:: ASSIGNMENT ::
Every line in the listing below that holds the word "pink" should be returned.

:: GIVEN INFORMATION ::
* * *
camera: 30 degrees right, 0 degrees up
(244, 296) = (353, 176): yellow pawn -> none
* * *
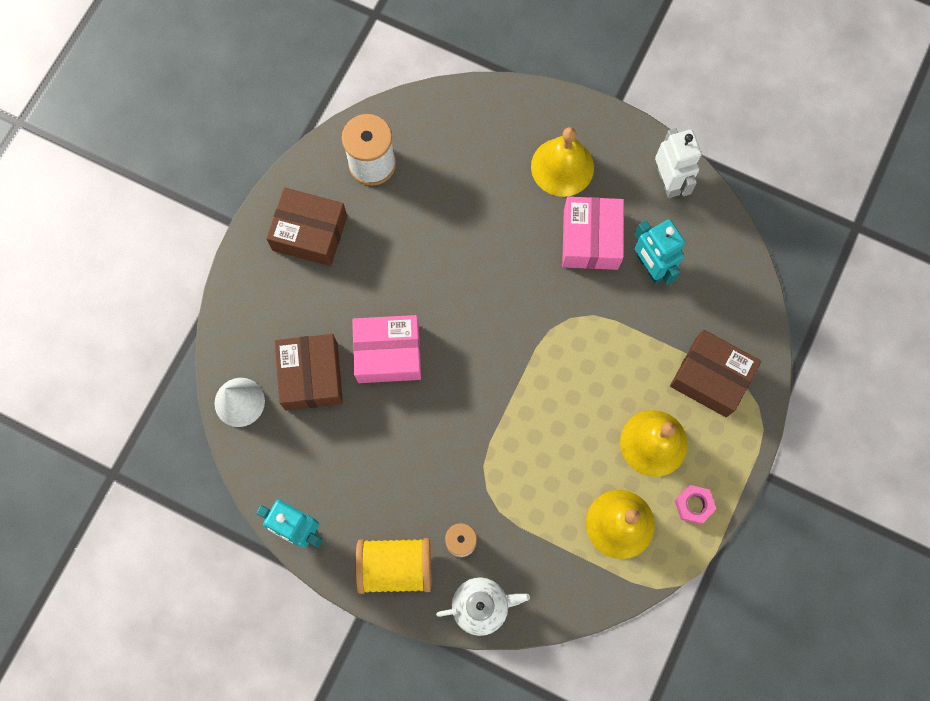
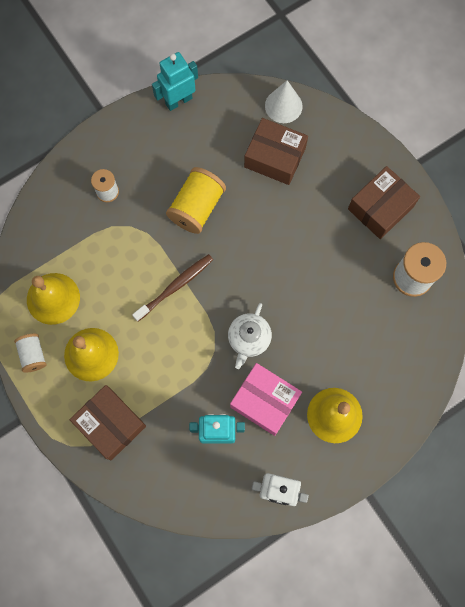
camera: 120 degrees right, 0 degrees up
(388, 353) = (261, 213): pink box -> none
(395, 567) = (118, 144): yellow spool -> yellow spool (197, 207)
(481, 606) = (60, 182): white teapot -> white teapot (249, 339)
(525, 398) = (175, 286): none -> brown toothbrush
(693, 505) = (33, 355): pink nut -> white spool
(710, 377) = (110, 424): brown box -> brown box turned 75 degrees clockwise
* * *
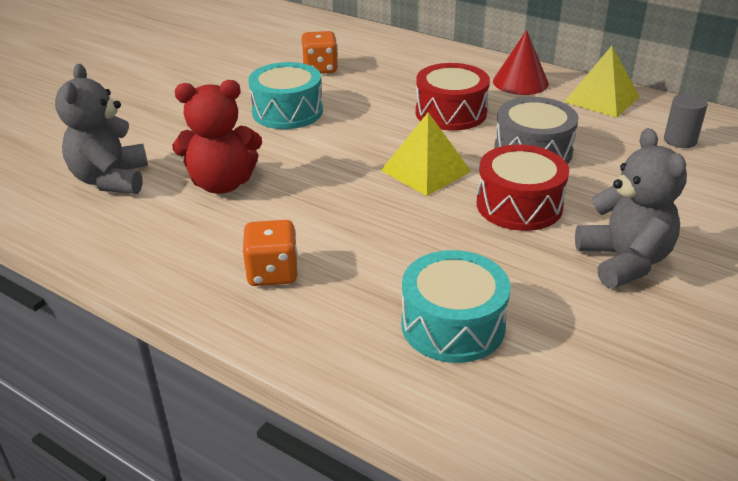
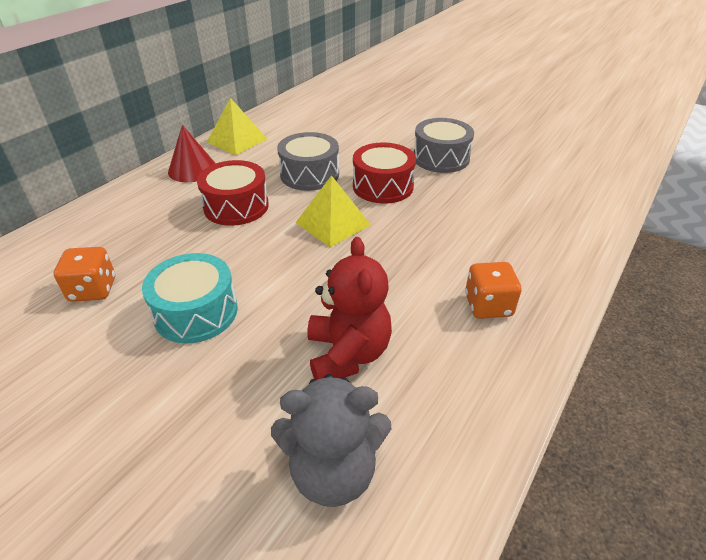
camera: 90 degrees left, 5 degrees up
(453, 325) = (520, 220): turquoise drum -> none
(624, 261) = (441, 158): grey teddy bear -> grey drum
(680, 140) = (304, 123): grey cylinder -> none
* * *
:: ANSWER AREA ::
(388, 353) = (261, 213): pink box -> none
(693, 505) = (33, 355): pink nut -> white spool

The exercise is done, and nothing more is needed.